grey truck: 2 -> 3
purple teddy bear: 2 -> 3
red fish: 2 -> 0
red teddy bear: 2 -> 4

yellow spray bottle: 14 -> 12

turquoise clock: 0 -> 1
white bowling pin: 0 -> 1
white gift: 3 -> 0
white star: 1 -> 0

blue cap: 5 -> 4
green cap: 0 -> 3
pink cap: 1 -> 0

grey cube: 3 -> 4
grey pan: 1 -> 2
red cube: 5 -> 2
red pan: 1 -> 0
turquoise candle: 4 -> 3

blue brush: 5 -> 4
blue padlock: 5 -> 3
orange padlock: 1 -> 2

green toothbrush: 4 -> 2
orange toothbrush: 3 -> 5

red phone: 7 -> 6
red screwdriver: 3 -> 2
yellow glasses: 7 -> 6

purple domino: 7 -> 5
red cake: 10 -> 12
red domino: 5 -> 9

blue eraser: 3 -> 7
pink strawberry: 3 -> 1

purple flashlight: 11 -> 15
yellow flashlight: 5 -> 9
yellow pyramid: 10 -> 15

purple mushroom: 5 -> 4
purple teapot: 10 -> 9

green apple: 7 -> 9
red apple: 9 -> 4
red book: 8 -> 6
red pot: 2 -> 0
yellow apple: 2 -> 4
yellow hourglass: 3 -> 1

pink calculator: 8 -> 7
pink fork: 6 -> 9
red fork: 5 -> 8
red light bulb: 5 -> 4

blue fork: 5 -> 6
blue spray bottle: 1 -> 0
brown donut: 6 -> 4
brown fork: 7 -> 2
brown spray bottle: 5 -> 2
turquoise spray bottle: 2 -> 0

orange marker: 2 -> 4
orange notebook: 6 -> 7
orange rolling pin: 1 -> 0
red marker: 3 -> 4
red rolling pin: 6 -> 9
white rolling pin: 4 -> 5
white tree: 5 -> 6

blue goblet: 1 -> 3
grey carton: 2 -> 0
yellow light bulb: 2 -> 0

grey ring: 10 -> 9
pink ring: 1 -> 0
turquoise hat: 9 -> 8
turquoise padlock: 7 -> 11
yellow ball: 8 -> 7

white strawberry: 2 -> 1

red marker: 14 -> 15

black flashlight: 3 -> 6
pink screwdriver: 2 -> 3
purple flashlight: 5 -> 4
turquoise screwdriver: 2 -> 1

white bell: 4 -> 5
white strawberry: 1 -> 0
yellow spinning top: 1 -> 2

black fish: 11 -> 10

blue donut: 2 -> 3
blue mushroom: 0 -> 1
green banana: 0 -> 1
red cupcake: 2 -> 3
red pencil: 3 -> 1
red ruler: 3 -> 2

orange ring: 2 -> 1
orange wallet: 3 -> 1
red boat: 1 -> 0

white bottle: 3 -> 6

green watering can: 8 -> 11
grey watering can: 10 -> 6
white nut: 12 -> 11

THE PROBLEM — Only those lines running from the one containing "white rolling pin: 4 -> 5" through the last line of the data above are to be copied, exactly, with both ends included.

WRITTEN ANSWER —
white rolling pin: 4 -> 5
white tree: 5 -> 6

blue goblet: 1 -> 3
grey carton: 2 -> 0
yellow light bulb: 2 -> 0

grey ring: 10 -> 9
pink ring: 1 -> 0
turquoise hat: 9 -> 8
turquoise padlock: 7 -> 11
yellow ball: 8 -> 7

white strawberry: 2 -> 1

red marker: 14 -> 15

black flashlight: 3 -> 6
pink screwdriver: 2 -> 3
purple flashlight: 5 -> 4
turquoise screwdriver: 2 -> 1

white bell: 4 -> 5
white strawberry: 1 -> 0
yellow spinning top: 1 -> 2

black fish: 11 -> 10

blue donut: 2 -> 3
blue mushroom: 0 -> 1
green banana: 0 -> 1
red cupcake: 2 -> 3
red pencil: 3 -> 1
red ruler: 3 -> 2

orange ring: 2 -> 1
orange wallet: 3 -> 1
red boat: 1 -> 0

white bottle: 3 -> 6

green watering can: 8 -> 11
grey watering can: 10 -> 6
white nut: 12 -> 11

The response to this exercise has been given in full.